§ **Dataset excerpts**:
────

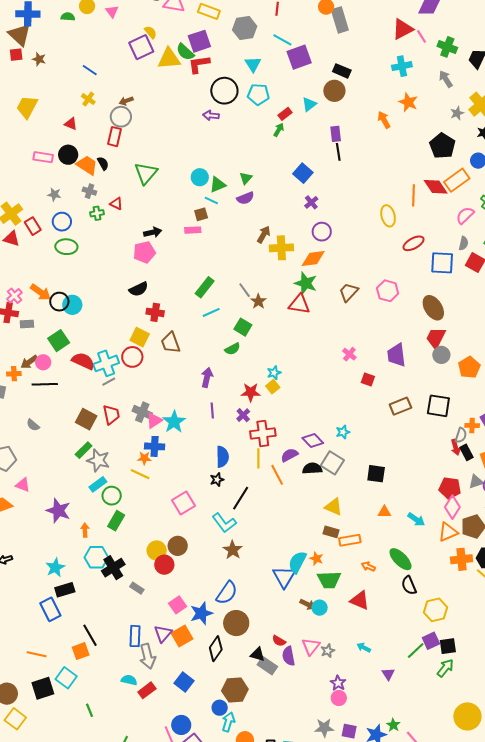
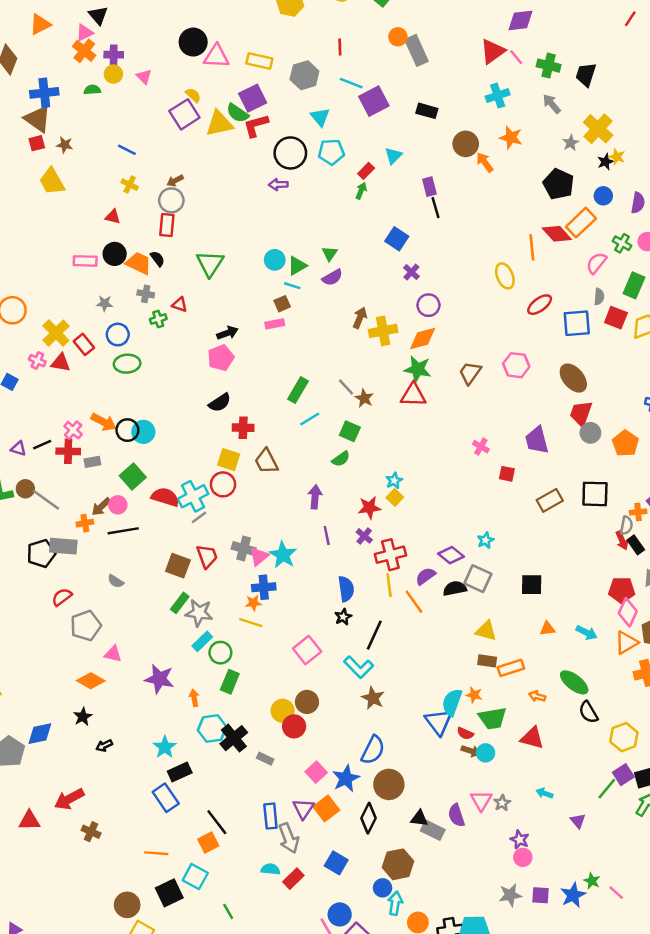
brown circle: (334, 91) -> (466, 144), moved
yellow trapezoid: (27, 107) -> (52, 181), moved, turned -50
red semicircle: (279, 641) -> (465, 733), moved

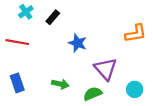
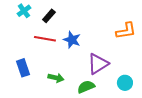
red line: (17, 42) -> (45, 39), moved
purple triangle: (106, 69) -> (98, 64), turned 40
blue rectangle: (17, 83) -> (23, 68), moved

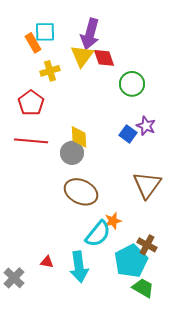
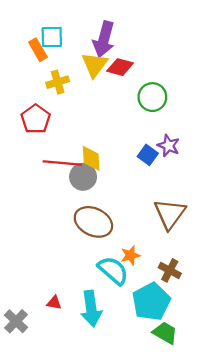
red diamond: (104, 58) -> (120, 67), turned -55
red line: (31, 141) -> (62, 163), moved
cyan semicircle: (98, 234) -> (113, 270), turned -88
brown cross: (147, 245) -> (170, 270), moved

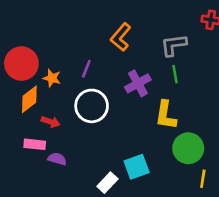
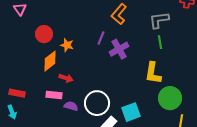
red circle: (21, 64) -> (44, 34), size x0.7
purple line: (86, 69) -> (101, 38), moved
purple cross: (138, 83) -> (119, 49), moved
white circle: (92, 106) -> (97, 103), moved

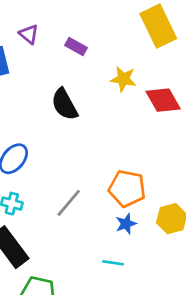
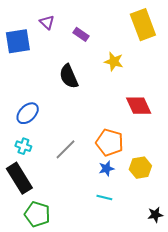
red diamond: (163, 100) -> (139, 106), moved
cyan line: (113, 263) -> (104, 197), moved

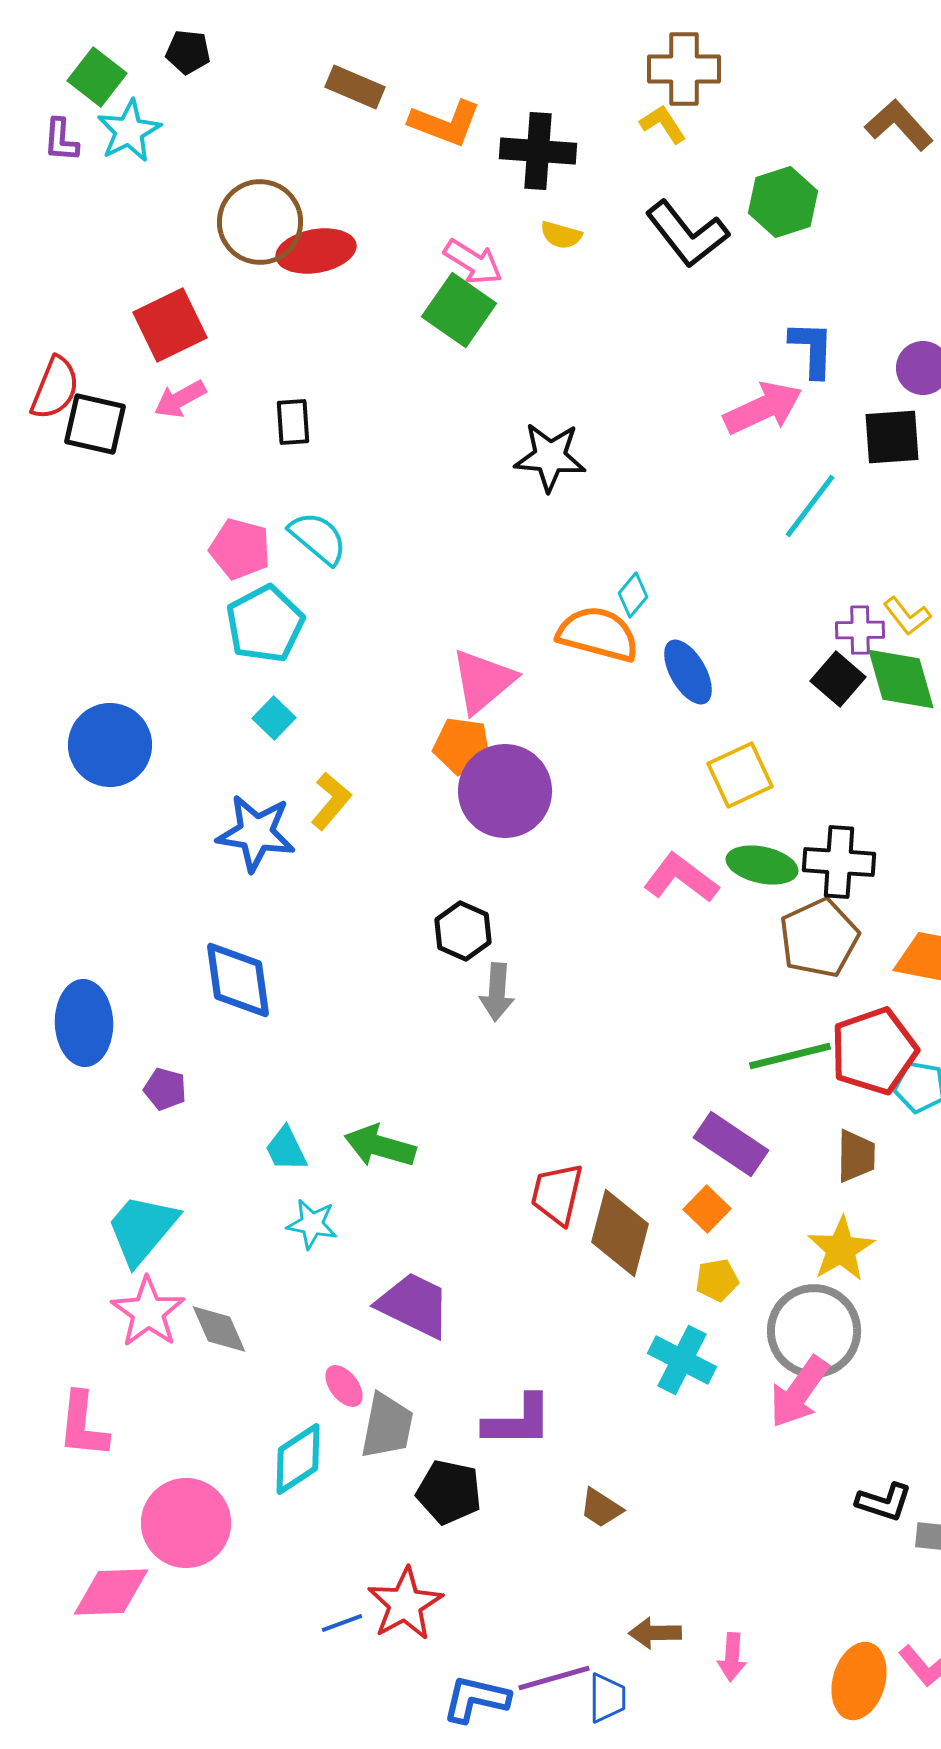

────

§ **Exercise requirements**: Only the lines from the one that holds "red circle: (21, 64) -> (44, 34), size x0.7" through the end of the records above should be printed again, exactly as they are. Leave out the pictures.

§ **Solution below**:
red circle: (21, 64) -> (44, 34), size x0.7
purple line: (86, 69) -> (101, 38), moved
purple cross: (138, 83) -> (119, 49), moved
white circle: (92, 106) -> (97, 103), moved

red diamond: (163, 100) -> (139, 106), moved
cyan line: (113, 263) -> (104, 197), moved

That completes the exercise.